**Task directions**
Repeat, exactly and alone, every line from the line that contains "(241, 503) = (295, 345): none -> blue bell" to the end of the entries.

**Records to process**
=== Section Start ===
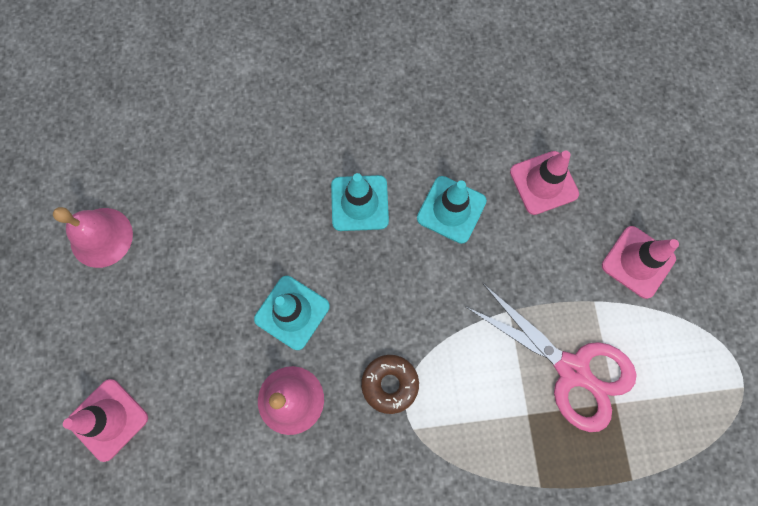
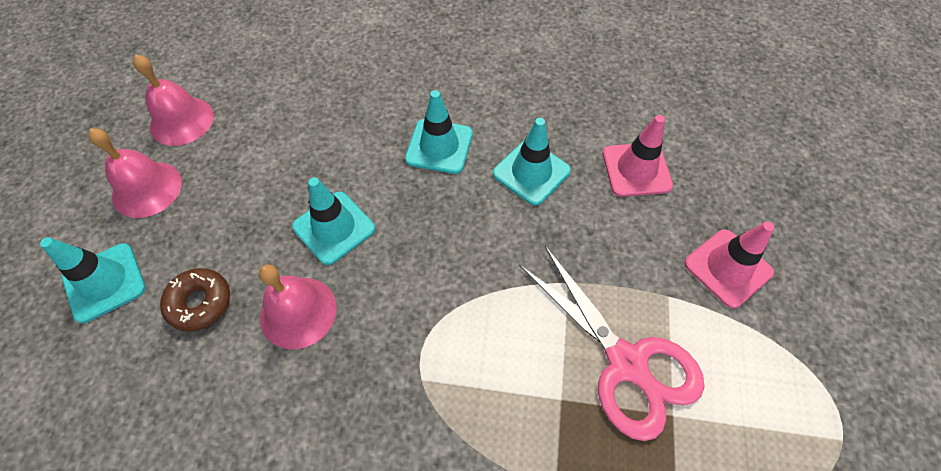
camera: 15 degrees right, 15 degrees down
(102, 319) = (147, 189): none -> pink bell
(108, 419) = (104, 282): pink traffic cone -> turquoise traffic cone
(390, 384) = (411, 324): brown donut -> brown donut (200, 303)

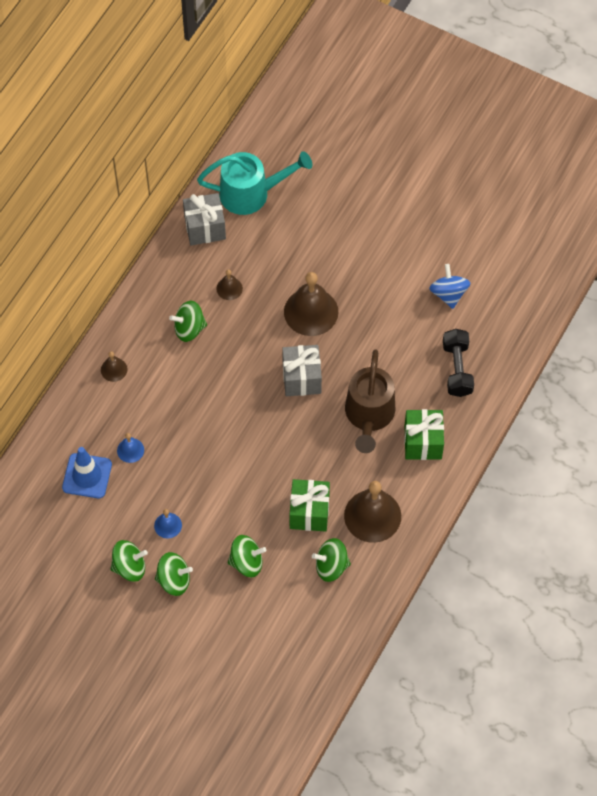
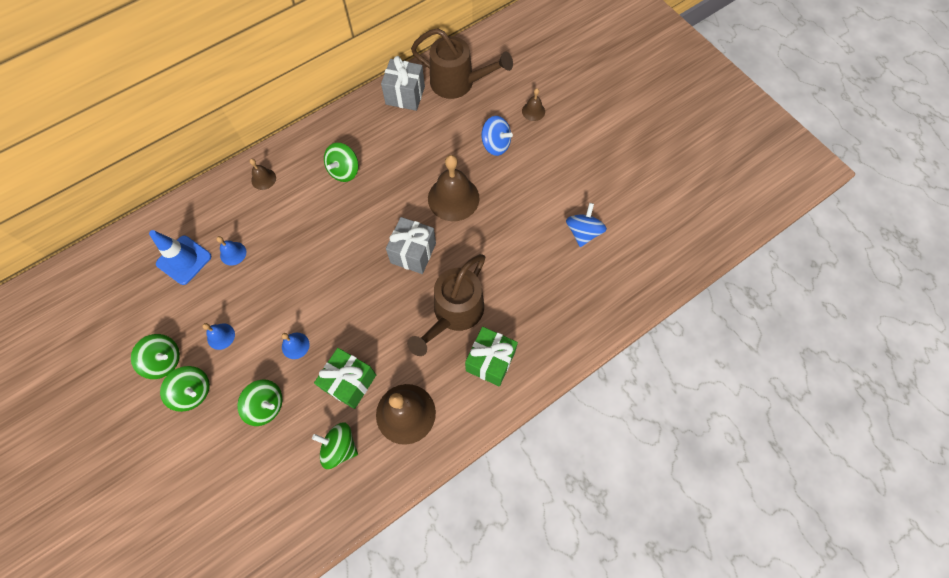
camera: 25 degrees right, 5 degrees up
(189, 329) = (344, 171): green spinning top -> green spinning top turned 75 degrees counterclockwise
(229, 288) = (396, 151): brown bell -> brown bell (533, 111)
(241, 503) = (295, 345): none -> blue bell
(252, 193) = (458, 83): turquoise watering can -> brown watering can
(323, 242) = (495, 145): none -> blue spinning top
(457, 369) = (557, 304): black dumbbell -> none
=== Section End ===
**Result of the exercise**
(241, 503) = (295, 345): none -> blue bell
(252, 193) = (458, 83): turquoise watering can -> brown watering can
(323, 242) = (495, 145): none -> blue spinning top
(457, 369) = (557, 304): black dumbbell -> none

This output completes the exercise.